_Problem requirements:_ Nothing but the records themselves, exactly as written and free of pictures, should appear in your response.

══════

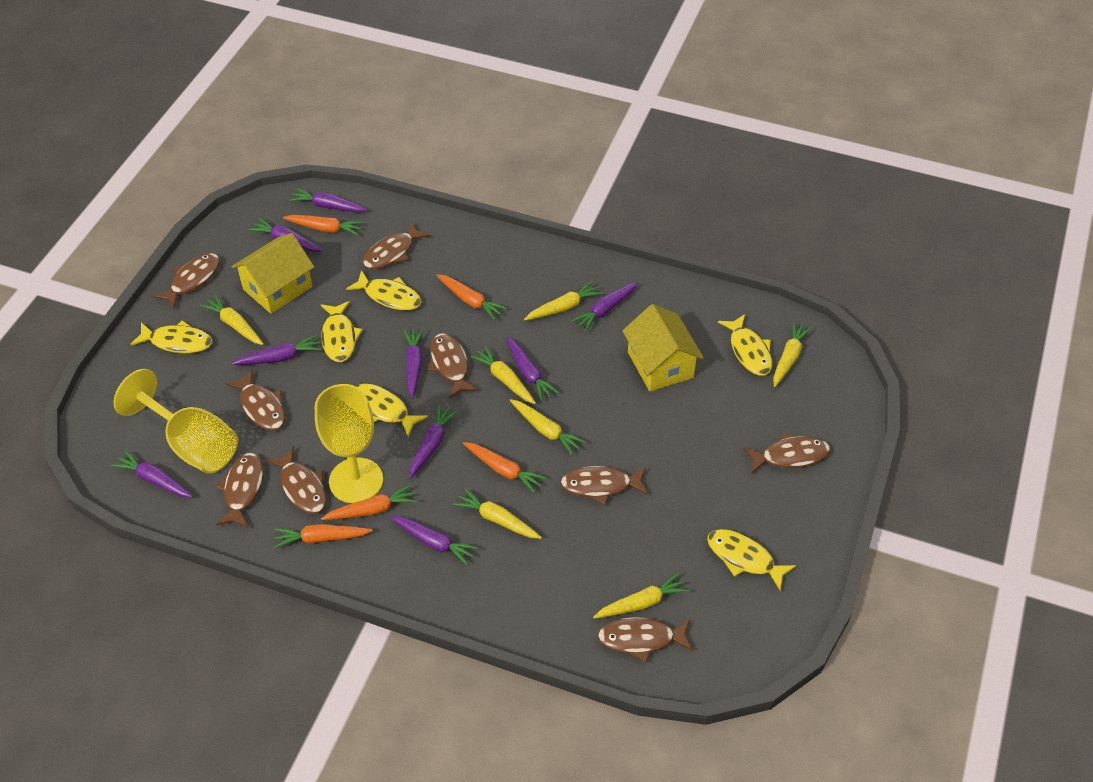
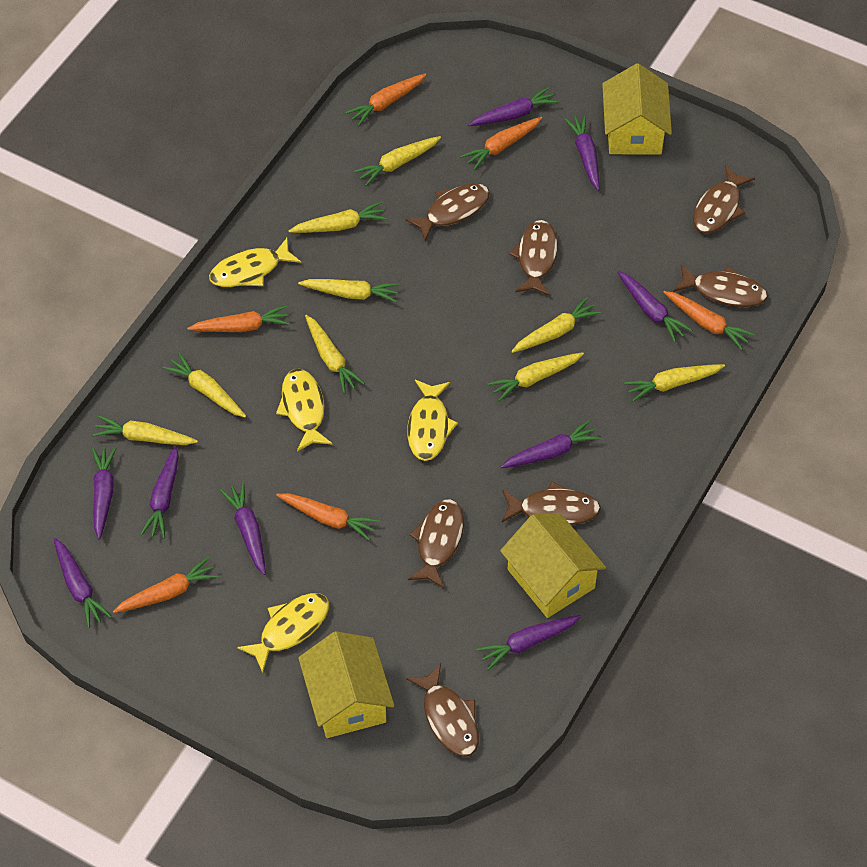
brown fish: 9 -> 7
orange carrot: 5 -> 6
yellow carrot: 7 -> 9
yellow fish: 6 -> 4
yellow goblet: 2 -> 0
yellow house: 2 -> 3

══════

_Answer for this exercise:_
brown fish: 9 -> 7
orange carrot: 5 -> 6
yellow carrot: 7 -> 9
yellow fish: 6 -> 4
yellow goblet: 2 -> 0
yellow house: 2 -> 3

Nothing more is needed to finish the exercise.